Exercise requirements
Return each of the entries below precisely, with no pictures in the result.

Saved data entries
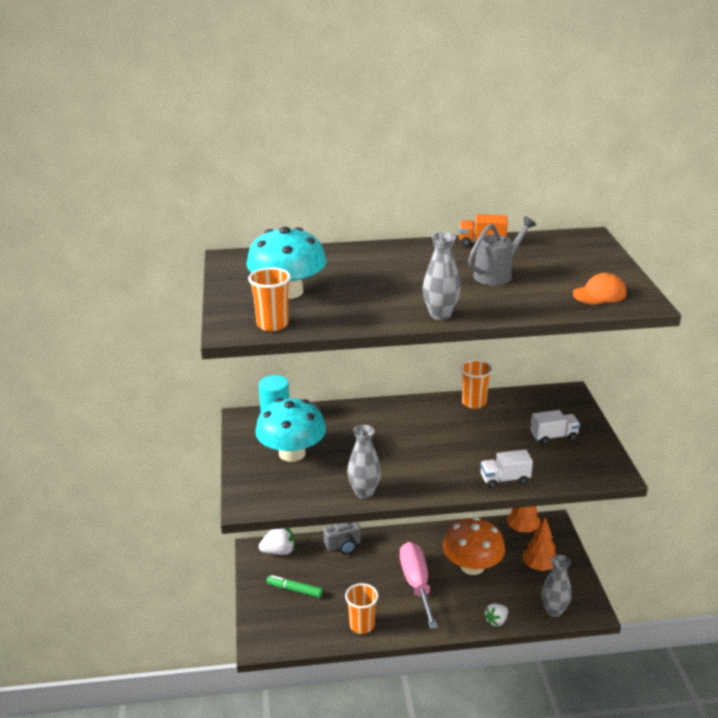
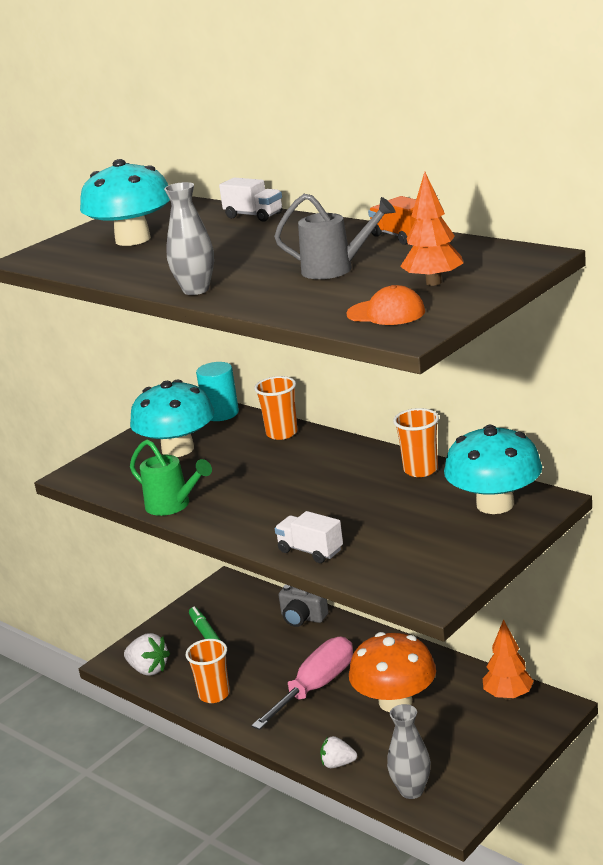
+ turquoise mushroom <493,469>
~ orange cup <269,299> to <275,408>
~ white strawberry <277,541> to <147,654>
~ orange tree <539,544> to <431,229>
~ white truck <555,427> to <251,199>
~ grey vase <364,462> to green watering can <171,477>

Reply to the task
+ turquoise mushroom <493,469>
~ orange cup <269,299> to <275,408>
~ white strawberry <277,541> to <147,654>
~ orange tree <539,544> to <431,229>
~ white truck <555,427> to <251,199>
~ grey vase <364,462> to green watering can <171,477>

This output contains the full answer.